Problem details:
Exact copy, no pictures: return only the lines below from the line with "(482, 282) = (453, 374): grey" up to and including the line with "(369, 124) = (302, 196): red cactus -> none".

START Input data

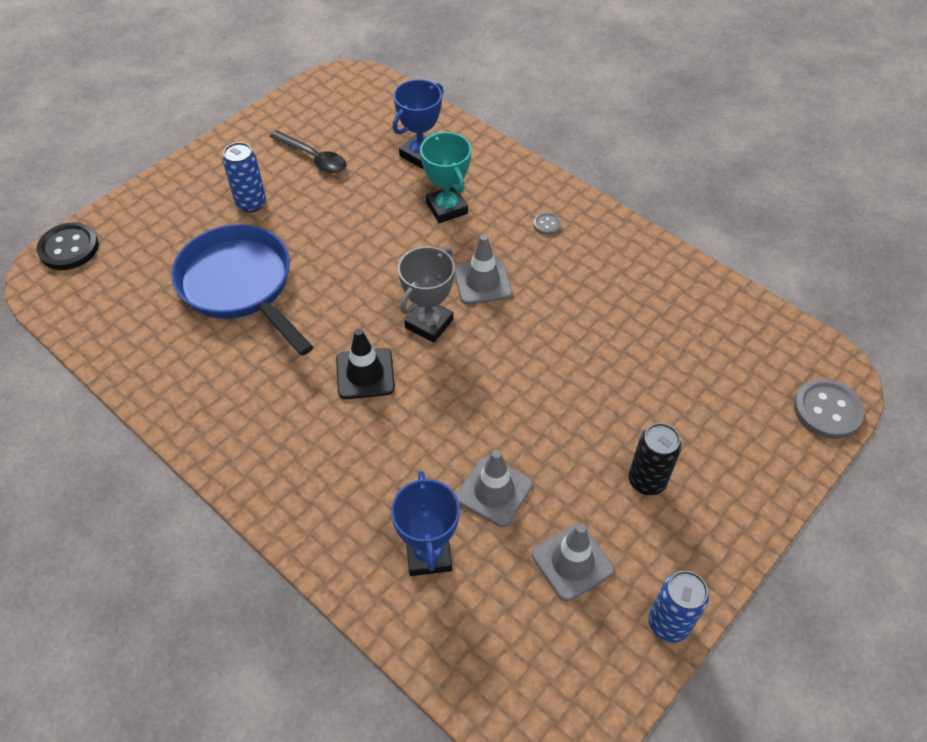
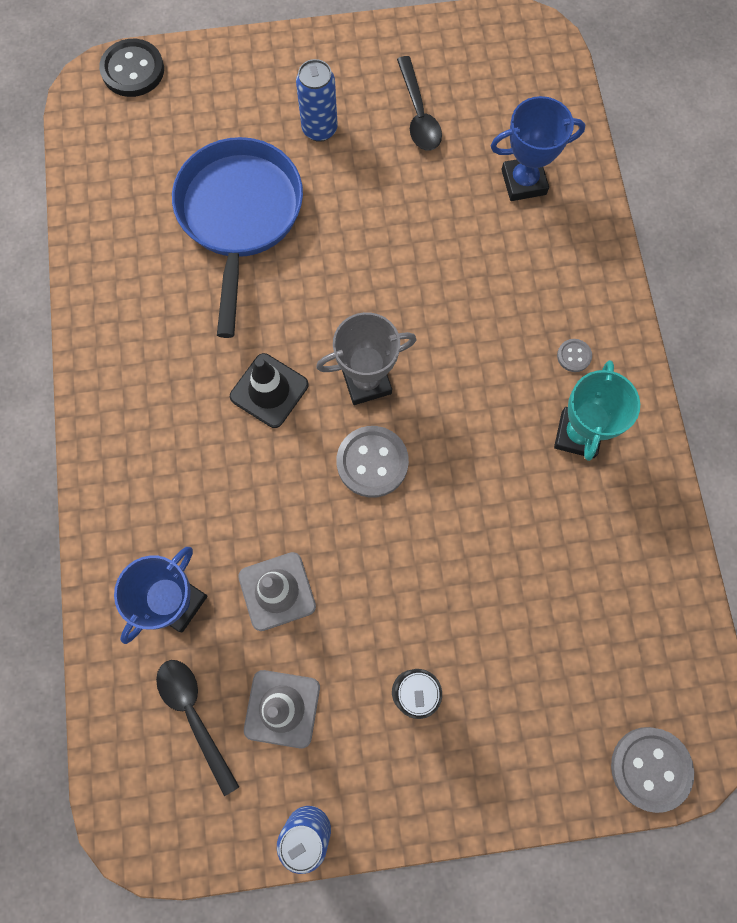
camera: 40 degrees right, 20 degrees up
(446, 208) = (493, 265): turquoise trophy -> turquoise trophy (577, 434)
(480, 367) = (372, 462): none -> grey button
(482, 282) = (453, 374): grey traffic cone -> none
(515, 619) = (194, 715): none -> black spoon

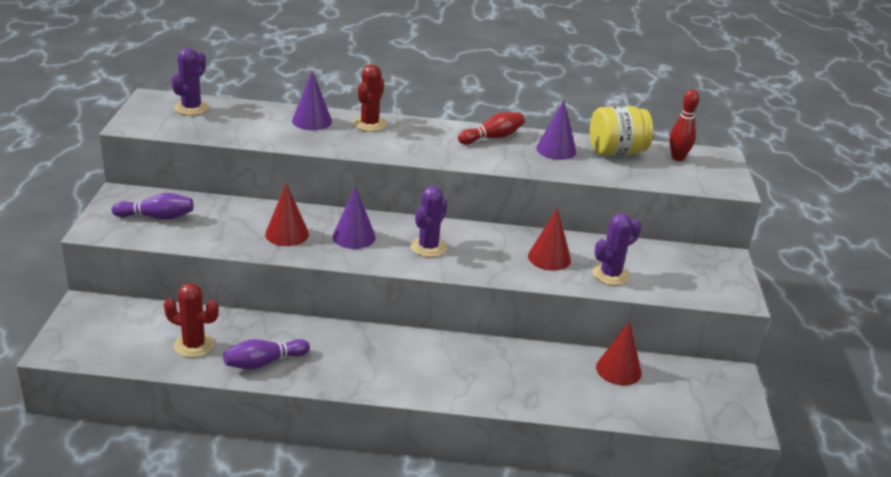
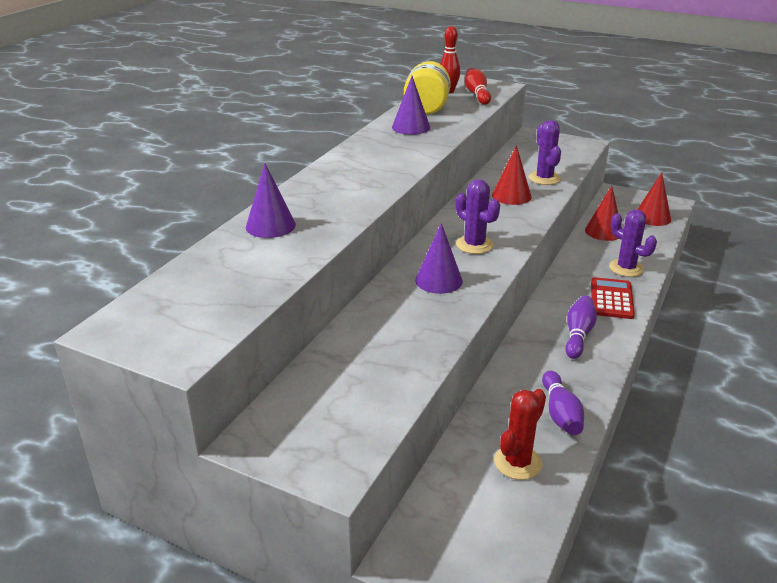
camera: 65 degrees left, 0 degrees up
(157, 217) = (329, 413): purple bowling pin -> purple bowling pin (578, 335)
(191, 108) = (169, 301): purple cactus -> purple cactus (626, 268)
(287, 234) = (416, 320): red cone -> red cone (652, 217)
(369, 124) = (302, 196): red cactus -> none
(470, 383) = (611, 299): none -> red calculator
(492, 137) = (371, 146): red bowling pin -> red bowling pin (477, 94)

END Input data

Reply to the task:
(482, 282) = (453, 374): grey traffic cone -> none
(515, 619) = (194, 715): none -> black spoon

camera: 65 degrees left, 0 degrees up
(157, 217) = (329, 413): purple bowling pin -> purple bowling pin (578, 335)
(191, 108) = (169, 301): purple cactus -> purple cactus (626, 268)
(287, 234) = (416, 320): red cone -> red cone (652, 217)
(369, 124) = (302, 196): red cactus -> none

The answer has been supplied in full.